Problem to solve
If a line below contains the string "white", return that line.

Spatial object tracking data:
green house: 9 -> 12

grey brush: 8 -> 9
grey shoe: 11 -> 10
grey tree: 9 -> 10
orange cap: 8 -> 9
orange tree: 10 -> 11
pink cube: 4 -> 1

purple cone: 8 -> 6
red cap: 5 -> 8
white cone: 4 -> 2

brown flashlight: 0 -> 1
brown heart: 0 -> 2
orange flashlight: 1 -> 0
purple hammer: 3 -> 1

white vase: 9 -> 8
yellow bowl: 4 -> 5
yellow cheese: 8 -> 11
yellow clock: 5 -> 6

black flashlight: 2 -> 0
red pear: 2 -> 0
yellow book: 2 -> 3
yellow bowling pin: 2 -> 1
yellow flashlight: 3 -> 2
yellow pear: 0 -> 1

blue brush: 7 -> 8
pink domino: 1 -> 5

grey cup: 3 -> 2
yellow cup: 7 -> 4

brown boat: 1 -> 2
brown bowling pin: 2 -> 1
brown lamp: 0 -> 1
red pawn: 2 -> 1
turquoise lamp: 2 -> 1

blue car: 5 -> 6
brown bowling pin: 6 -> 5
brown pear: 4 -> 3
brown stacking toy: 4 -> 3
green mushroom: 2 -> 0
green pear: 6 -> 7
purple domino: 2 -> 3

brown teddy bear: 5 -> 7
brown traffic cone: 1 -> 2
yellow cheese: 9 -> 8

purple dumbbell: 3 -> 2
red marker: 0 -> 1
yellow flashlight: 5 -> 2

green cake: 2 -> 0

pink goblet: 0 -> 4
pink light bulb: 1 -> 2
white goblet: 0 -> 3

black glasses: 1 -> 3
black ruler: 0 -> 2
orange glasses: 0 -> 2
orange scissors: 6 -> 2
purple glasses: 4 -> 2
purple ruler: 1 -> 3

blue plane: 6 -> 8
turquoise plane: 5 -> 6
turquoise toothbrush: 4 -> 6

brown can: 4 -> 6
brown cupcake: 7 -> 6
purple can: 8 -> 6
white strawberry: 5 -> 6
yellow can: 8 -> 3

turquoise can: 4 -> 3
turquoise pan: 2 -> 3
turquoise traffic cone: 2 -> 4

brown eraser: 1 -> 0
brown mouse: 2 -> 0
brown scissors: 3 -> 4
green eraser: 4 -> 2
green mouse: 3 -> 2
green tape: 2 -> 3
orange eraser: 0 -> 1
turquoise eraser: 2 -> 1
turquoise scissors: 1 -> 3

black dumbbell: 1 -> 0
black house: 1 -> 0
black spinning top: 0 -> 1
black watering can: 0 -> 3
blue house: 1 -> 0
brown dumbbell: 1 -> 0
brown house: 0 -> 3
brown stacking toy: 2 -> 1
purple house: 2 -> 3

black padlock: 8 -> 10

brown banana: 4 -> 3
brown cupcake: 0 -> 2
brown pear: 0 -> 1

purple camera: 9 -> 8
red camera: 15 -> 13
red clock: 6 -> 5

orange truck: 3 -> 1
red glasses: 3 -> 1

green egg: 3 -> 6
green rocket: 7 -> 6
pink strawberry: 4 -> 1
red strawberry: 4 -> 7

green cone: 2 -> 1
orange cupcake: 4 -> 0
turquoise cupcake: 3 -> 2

Reply to the exercise
white cone: 4 -> 2
white vase: 9 -> 8
white goblet: 0 -> 3
white strawberry: 5 -> 6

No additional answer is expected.